## WHAT YOU SHOULD DO
Ignoring every picture, return the lines of the listing below word for word, from the line that holds "HALL pin GND: 3V3 -> GND" through the line that holds "RGB pin R: D8 -> D5".

*** Opening of INPUT DATA ***

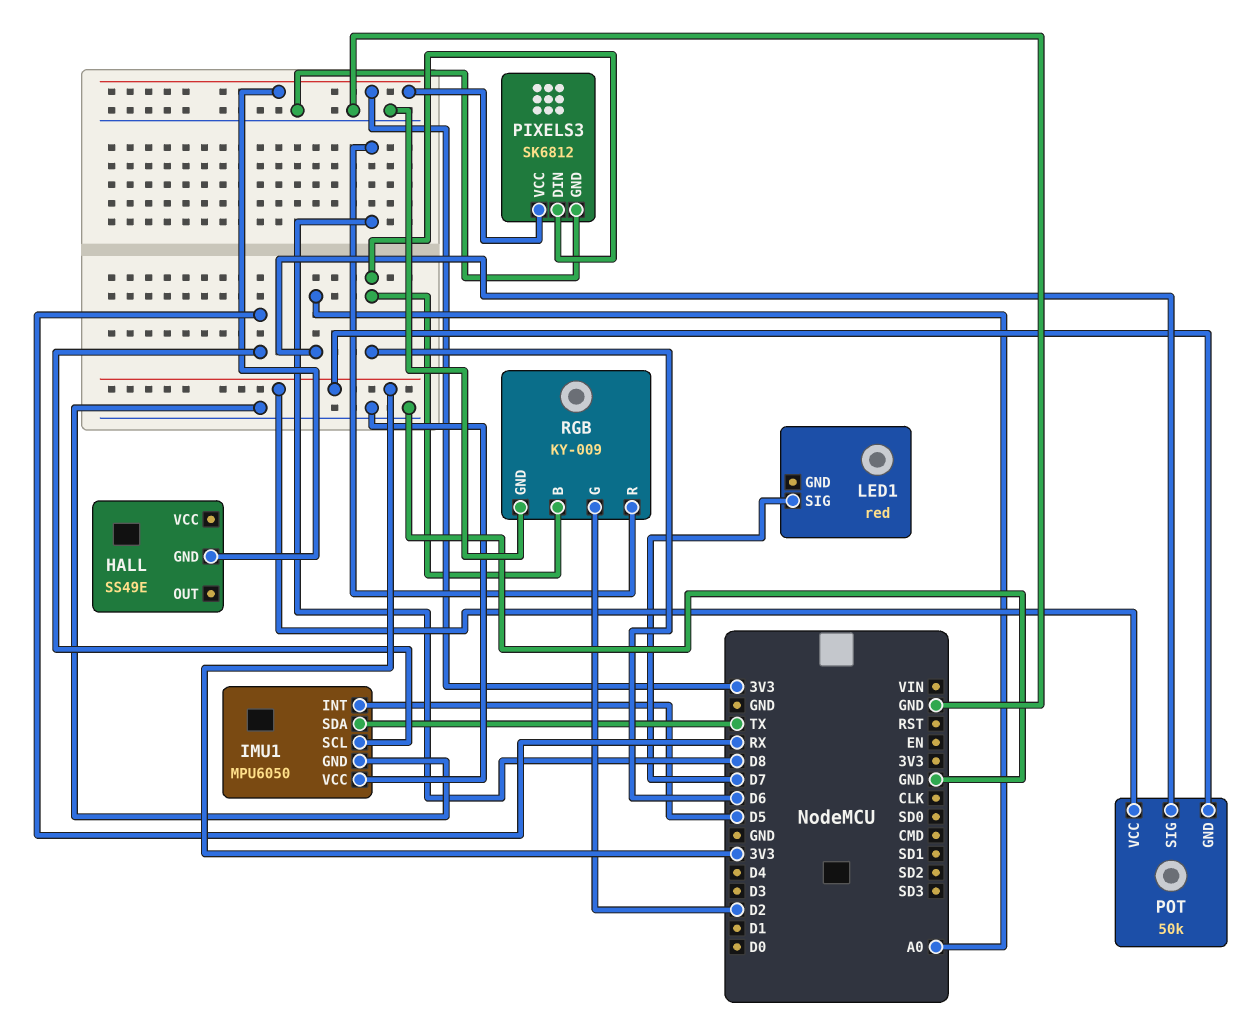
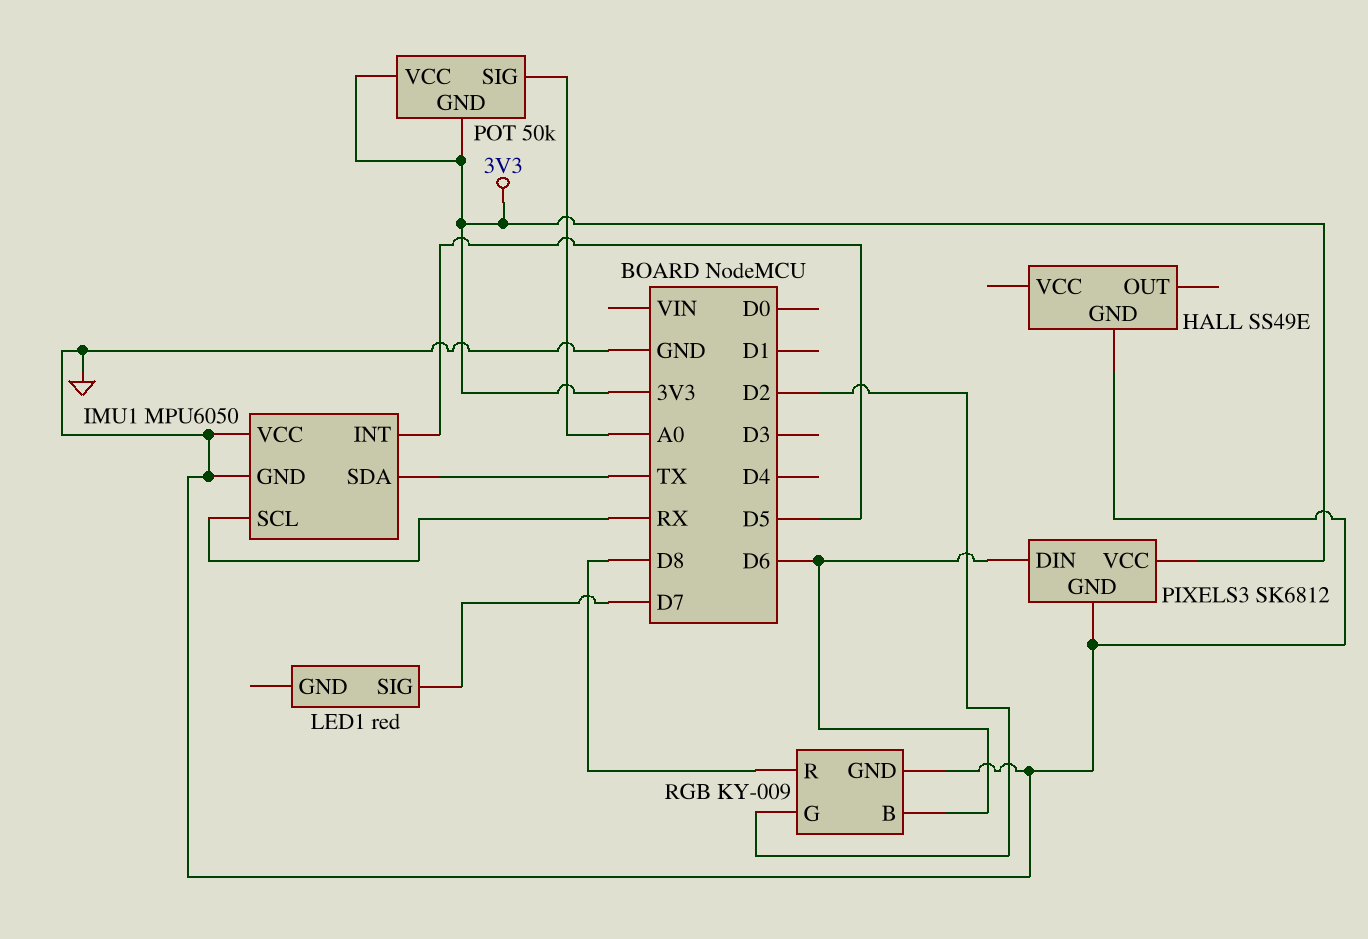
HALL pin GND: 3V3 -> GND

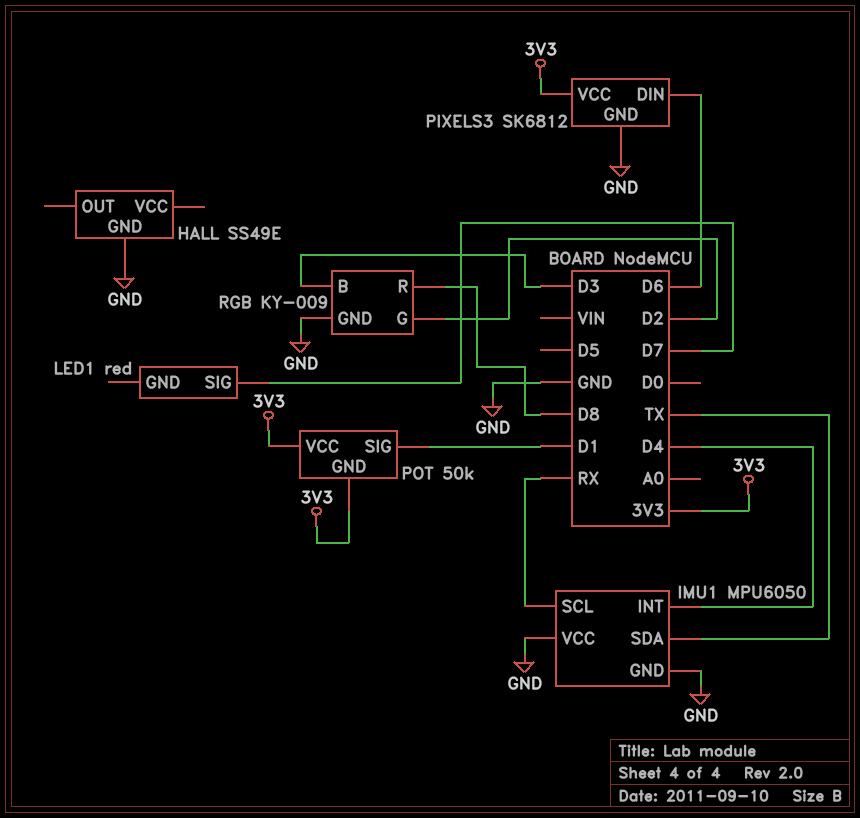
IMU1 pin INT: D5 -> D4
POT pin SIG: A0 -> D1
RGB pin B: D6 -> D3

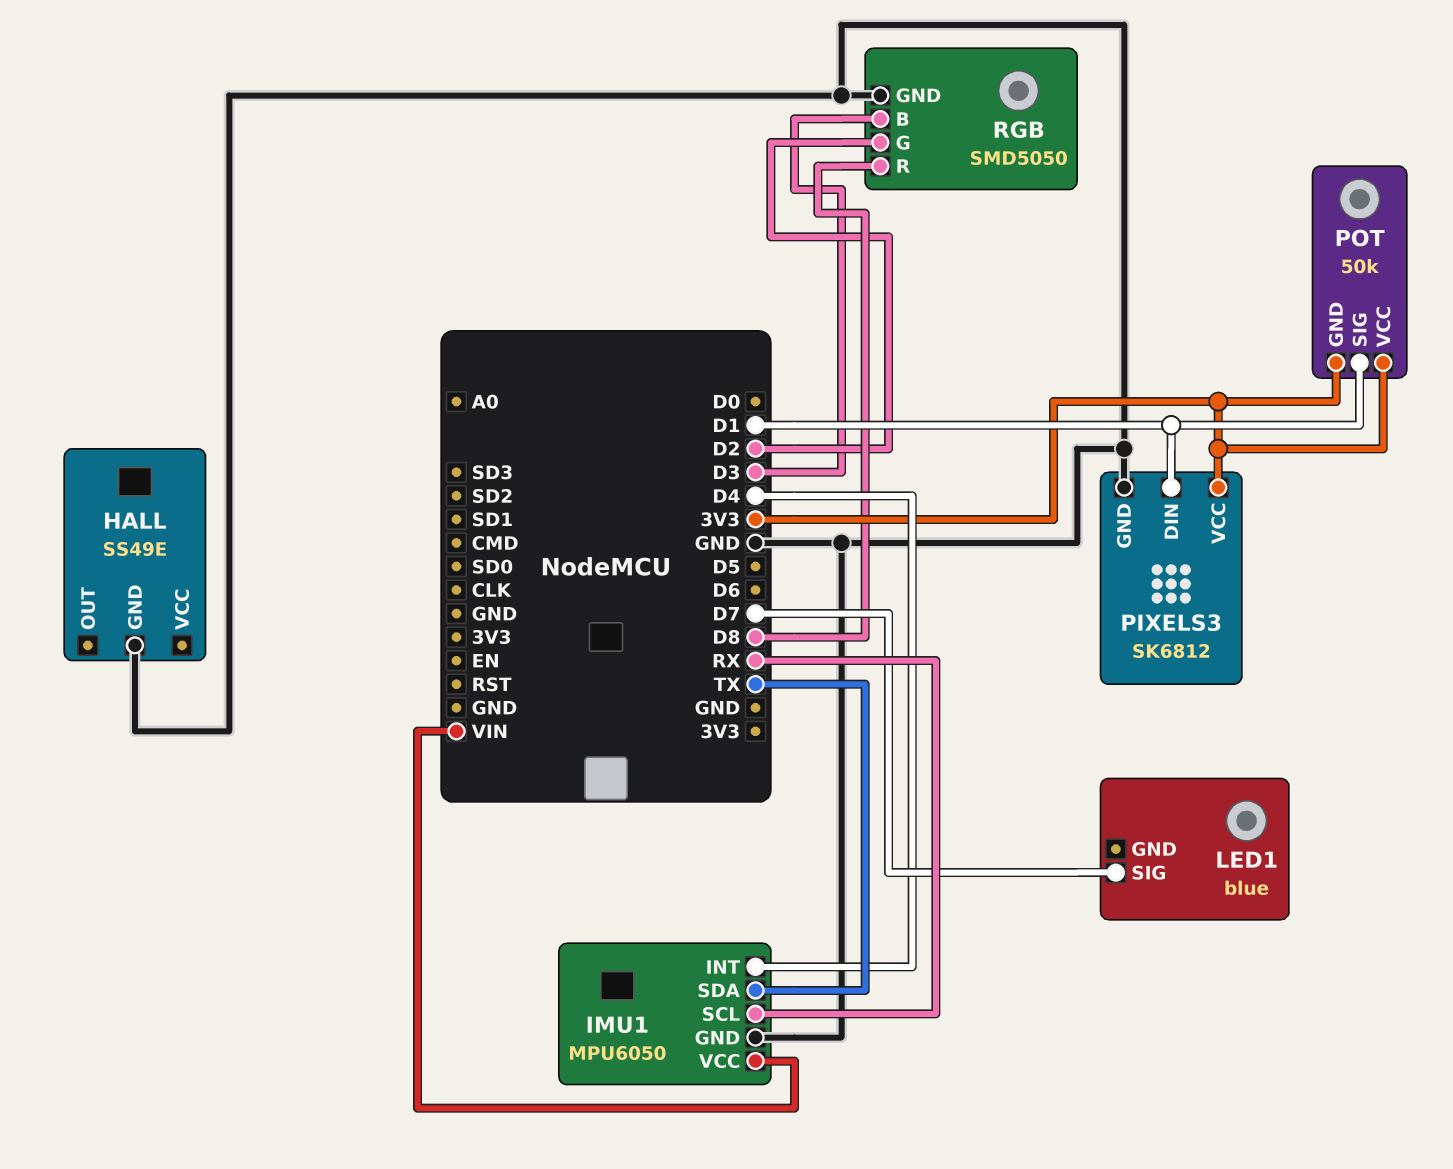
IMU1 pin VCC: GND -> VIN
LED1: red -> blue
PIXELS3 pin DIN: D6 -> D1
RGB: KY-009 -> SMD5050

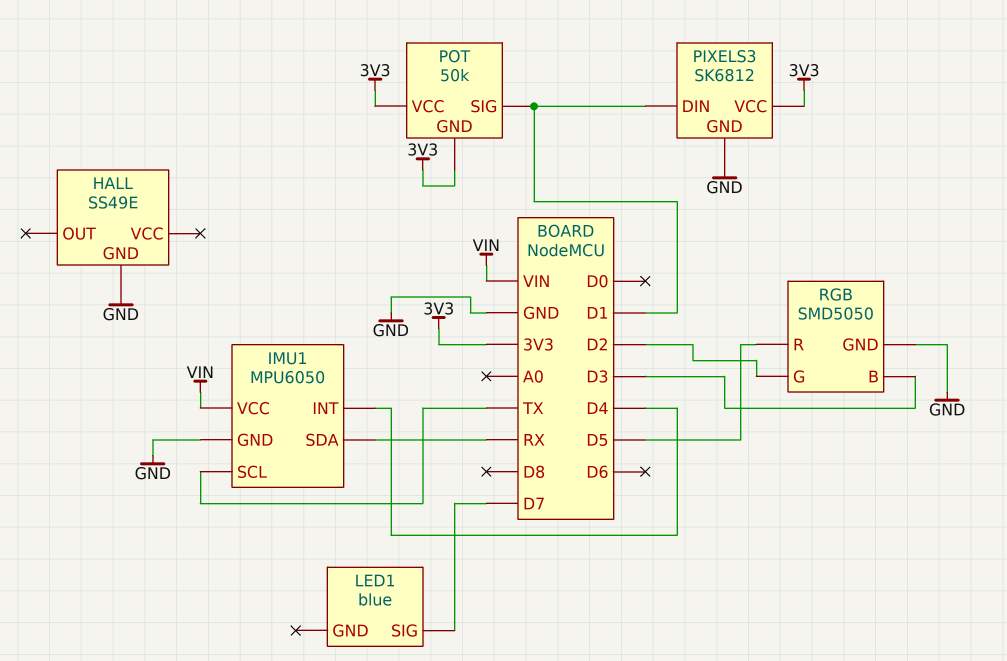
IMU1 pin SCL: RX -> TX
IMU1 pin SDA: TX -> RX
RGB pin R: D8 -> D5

*** Close of INPUT DATA ***
*** Opening of INPUT DATA ***

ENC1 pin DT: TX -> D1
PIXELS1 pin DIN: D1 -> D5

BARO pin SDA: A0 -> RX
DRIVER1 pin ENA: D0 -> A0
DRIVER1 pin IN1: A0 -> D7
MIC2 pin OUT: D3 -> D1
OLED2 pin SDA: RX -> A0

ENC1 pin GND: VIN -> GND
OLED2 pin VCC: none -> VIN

*** Close of INPUT DATA ***

## OUTPUT FOR THIS TASK
HALL pin GND: 3V3 -> GND

IMU1 pin INT: D5 -> D4
POT pin SIG: A0 -> D1
RGB pin B: D6 -> D3

IMU1 pin VCC: GND -> VIN
LED1: red -> blue
PIXELS3 pin DIN: D6 -> D1
RGB: KY-009 -> SMD5050

IMU1 pin SCL: RX -> TX
IMU1 pin SDA: TX -> RX
RGB pin R: D8 -> D5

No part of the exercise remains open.